• **Task statement**
Please set the lines down again exactly, from the top of the entries through the line that contains "AUDIO3 pin TX: D8 -> D5".

• **Extracted material**
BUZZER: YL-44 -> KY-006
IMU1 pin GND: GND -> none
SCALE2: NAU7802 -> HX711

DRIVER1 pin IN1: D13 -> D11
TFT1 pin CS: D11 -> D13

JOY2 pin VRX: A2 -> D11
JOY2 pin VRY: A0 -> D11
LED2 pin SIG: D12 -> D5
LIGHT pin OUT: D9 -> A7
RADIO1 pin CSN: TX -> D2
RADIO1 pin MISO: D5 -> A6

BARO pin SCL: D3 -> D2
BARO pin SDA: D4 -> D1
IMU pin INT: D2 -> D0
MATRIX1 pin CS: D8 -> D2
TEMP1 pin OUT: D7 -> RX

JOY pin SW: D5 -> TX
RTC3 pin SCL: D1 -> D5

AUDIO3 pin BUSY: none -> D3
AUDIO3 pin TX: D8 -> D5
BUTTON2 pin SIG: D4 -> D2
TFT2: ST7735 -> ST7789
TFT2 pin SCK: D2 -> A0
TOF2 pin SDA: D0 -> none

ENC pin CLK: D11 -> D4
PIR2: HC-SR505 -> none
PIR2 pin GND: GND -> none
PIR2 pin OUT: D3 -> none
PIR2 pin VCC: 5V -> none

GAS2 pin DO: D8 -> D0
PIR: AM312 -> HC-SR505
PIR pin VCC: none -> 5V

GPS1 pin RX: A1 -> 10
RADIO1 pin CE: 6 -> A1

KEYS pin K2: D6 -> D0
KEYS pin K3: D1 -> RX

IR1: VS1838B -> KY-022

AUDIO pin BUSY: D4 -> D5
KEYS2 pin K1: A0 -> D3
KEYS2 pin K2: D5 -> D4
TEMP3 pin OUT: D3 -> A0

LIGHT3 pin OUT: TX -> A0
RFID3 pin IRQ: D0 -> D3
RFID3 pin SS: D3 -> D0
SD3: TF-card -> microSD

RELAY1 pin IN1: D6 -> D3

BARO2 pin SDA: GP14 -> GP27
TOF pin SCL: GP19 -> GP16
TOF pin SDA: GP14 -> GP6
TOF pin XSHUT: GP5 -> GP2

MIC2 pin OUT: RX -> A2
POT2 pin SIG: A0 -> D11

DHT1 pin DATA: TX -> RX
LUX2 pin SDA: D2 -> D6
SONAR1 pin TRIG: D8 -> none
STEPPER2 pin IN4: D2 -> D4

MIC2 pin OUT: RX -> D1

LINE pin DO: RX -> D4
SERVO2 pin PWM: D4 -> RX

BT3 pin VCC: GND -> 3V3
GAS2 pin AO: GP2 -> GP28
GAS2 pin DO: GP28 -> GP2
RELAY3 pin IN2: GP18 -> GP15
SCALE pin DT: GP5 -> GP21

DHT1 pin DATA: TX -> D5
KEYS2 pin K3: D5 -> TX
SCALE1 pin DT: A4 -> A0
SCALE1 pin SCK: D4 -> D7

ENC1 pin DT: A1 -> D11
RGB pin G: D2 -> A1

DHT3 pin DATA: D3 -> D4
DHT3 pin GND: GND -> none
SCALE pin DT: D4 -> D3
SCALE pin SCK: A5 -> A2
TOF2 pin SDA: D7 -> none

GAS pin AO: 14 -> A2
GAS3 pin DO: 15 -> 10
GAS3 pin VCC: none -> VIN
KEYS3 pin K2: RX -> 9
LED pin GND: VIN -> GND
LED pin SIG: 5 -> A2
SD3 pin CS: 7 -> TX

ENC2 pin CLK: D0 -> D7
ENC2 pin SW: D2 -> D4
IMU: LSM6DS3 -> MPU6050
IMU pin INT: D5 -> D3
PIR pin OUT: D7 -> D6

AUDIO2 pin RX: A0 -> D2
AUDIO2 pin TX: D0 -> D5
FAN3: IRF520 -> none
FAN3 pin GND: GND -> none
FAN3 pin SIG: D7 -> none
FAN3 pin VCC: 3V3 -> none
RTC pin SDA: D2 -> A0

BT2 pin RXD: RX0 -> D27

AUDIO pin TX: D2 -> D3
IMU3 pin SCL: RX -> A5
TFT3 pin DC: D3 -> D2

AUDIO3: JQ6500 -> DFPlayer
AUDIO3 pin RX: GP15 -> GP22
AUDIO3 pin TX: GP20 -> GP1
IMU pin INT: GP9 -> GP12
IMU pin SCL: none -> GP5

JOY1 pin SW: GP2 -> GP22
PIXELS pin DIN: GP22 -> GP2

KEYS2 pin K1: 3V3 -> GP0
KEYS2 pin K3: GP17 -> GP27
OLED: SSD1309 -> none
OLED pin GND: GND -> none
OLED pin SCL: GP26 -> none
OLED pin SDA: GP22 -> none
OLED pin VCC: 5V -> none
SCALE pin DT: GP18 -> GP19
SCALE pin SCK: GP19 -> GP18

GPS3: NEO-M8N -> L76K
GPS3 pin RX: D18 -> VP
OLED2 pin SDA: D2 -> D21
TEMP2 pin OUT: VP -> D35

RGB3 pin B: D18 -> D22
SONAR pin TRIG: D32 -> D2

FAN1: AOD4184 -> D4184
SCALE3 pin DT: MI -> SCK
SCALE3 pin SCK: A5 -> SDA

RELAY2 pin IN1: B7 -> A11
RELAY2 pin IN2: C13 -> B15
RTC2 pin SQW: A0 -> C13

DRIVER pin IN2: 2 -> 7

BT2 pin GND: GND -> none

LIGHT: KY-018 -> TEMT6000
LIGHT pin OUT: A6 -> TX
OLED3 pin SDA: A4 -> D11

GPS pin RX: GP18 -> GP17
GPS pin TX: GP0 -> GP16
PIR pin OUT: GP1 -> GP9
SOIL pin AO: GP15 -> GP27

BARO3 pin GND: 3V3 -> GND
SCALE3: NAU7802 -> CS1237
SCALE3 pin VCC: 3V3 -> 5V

• **Completed exercise**
BUZZER: YL-44 -> KY-006
IMU1 pin GND: GND -> none
SCALE2: NAU7802 -> HX711

DRIVER1 pin IN1: D13 -> D11
TFT1 pin CS: D11 -> D13

JOY2 pin VRX: A2 -> D11
JOY2 pin VRY: A0 -> D11
LED2 pin SIG: D12 -> D5
LIGHT pin OUT: D9 -> A7
RADIO1 pin CSN: TX -> D2
RADIO1 pin MISO: D5 -> A6

BARO pin SCL: D3 -> D2
BARO pin SDA: D4 -> D1
IMU pin INT: D2 -> D0
MATRIX1 pin CS: D8 -> D2
TEMP1 pin OUT: D7 -> RX

JOY pin SW: D5 -> TX
RTC3 pin SCL: D1 -> D5

AUDIO3 pin BUSY: none -> D3
AUDIO3 pin TX: D8 -> D5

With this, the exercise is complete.